- PROBLEM DETAILS
Without any images, write the listing below out word for word.

- DATASET CONTENT
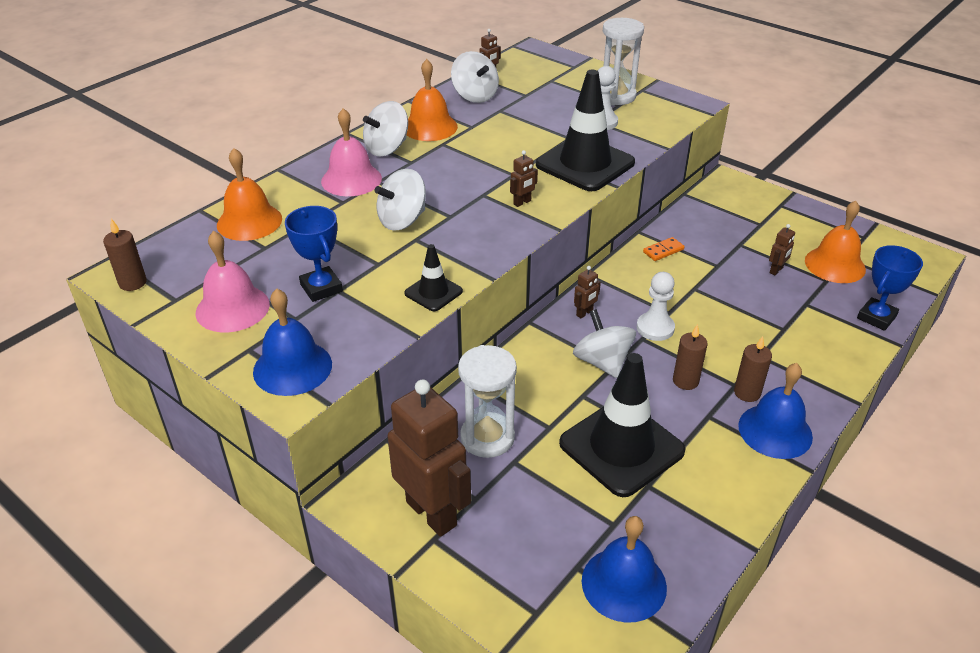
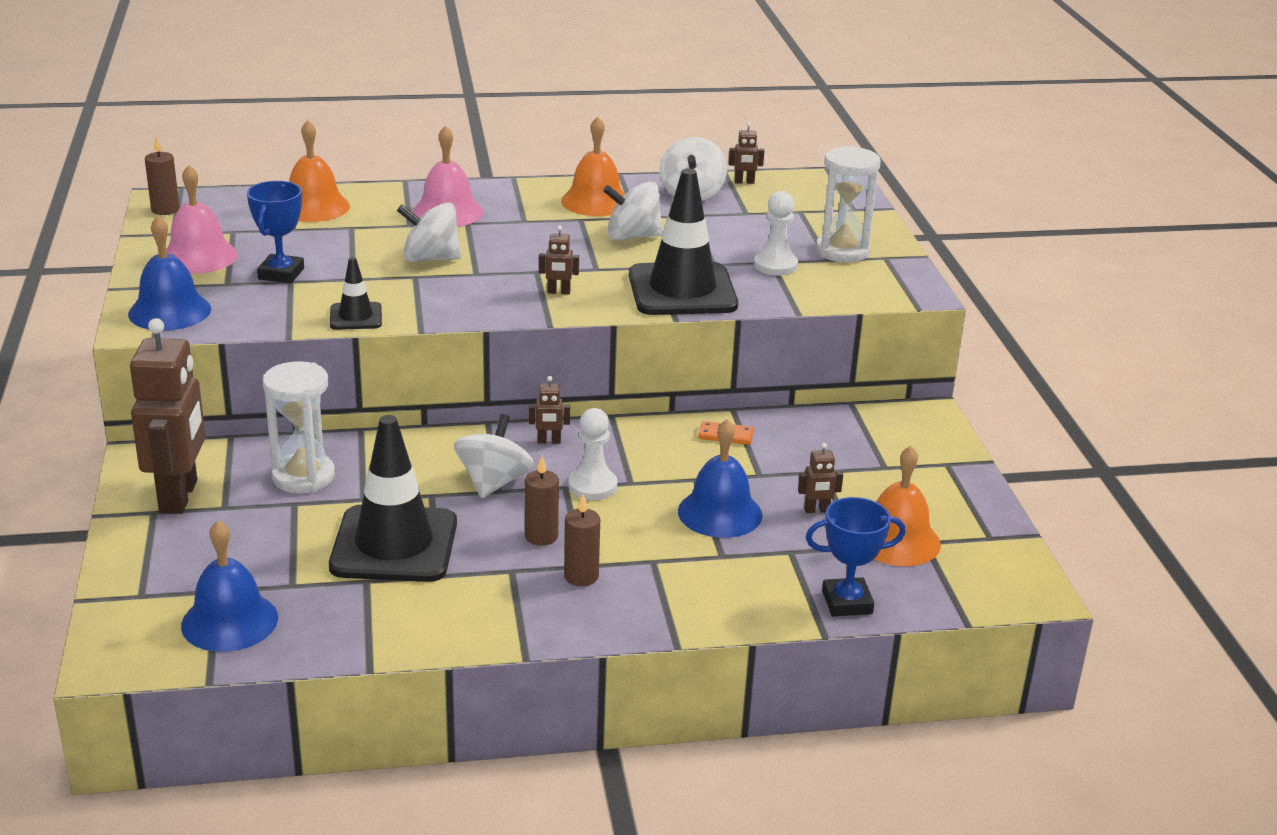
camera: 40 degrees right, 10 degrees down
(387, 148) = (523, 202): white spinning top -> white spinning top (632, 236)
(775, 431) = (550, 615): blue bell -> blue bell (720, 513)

- SOLUTION
camera: 40 degrees right, 10 degrees down
(387, 148) = (523, 202): white spinning top -> white spinning top (632, 236)
(775, 431) = (550, 615): blue bell -> blue bell (720, 513)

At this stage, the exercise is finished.